# Description of the task
Reproduce, exactly and in full, only the lines below from the one containing "camera: 50 degrees left, 0 degrees up" through the one containing "(617, 278) = (452, 324): none -> orange drum".

Input material below:

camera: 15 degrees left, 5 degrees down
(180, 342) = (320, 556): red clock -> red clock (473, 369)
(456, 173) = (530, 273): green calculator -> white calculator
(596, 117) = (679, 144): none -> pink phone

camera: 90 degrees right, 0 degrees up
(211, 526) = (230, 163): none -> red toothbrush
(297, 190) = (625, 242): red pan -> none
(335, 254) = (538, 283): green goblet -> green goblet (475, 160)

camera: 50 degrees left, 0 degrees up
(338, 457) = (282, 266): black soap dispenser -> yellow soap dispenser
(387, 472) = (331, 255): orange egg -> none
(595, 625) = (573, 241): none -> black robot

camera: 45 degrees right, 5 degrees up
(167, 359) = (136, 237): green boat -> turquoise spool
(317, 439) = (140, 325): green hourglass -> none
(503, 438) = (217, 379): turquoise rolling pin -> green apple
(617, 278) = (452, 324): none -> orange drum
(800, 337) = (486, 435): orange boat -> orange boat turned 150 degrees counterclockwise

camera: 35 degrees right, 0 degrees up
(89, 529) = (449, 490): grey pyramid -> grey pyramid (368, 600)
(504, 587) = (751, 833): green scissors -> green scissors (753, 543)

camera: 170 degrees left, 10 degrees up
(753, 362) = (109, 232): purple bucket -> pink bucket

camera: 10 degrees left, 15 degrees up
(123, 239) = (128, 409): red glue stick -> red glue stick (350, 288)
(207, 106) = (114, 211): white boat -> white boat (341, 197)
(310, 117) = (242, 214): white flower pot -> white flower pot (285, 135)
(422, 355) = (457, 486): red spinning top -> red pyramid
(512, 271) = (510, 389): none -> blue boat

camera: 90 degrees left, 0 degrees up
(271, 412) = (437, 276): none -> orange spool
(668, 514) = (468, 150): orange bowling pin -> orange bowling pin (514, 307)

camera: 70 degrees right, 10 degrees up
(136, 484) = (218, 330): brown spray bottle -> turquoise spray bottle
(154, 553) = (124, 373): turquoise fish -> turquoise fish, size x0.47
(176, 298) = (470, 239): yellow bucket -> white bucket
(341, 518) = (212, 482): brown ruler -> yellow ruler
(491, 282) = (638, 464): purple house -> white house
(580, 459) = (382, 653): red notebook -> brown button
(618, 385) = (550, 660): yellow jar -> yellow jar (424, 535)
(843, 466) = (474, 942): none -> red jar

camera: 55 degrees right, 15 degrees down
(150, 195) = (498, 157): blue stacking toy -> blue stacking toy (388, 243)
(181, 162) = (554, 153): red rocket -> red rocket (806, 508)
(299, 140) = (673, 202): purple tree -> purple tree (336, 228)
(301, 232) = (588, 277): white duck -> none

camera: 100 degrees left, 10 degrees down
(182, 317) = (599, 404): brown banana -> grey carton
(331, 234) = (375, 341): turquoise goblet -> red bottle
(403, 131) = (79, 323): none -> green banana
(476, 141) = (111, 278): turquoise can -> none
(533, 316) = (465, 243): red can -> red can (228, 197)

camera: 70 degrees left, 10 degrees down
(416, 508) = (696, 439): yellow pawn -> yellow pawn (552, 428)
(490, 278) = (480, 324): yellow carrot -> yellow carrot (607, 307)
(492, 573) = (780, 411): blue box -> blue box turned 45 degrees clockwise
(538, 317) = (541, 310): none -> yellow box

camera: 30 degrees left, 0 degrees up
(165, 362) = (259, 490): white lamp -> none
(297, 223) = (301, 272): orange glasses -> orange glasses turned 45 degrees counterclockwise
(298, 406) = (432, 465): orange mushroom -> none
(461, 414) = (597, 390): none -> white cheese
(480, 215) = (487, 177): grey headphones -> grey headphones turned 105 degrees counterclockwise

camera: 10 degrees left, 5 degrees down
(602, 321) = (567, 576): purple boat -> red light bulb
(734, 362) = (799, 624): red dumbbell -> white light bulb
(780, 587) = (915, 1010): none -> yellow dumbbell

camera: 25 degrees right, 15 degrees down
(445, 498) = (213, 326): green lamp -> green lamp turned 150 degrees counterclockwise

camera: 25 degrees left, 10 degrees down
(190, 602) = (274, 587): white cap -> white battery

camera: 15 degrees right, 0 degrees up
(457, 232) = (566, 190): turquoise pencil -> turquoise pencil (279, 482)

End of Input material.

# Solution to this task
camera: 50 degrees left, 0 degrees up
(338, 457) = (282, 266): black soap dispenser -> yellow soap dispenser
(387, 472) = (331, 255): orange egg -> none
(595, 625) = (573, 241): none -> black robot

camera: 45 degrees right, 5 degrees up
(167, 359) = (136, 237): green boat -> turquoise spool
(317, 439) = (140, 325): green hourglass -> none
(503, 438) = (217, 379): turquoise rolling pin -> green apple
(617, 278) = (452, 324): none -> orange drum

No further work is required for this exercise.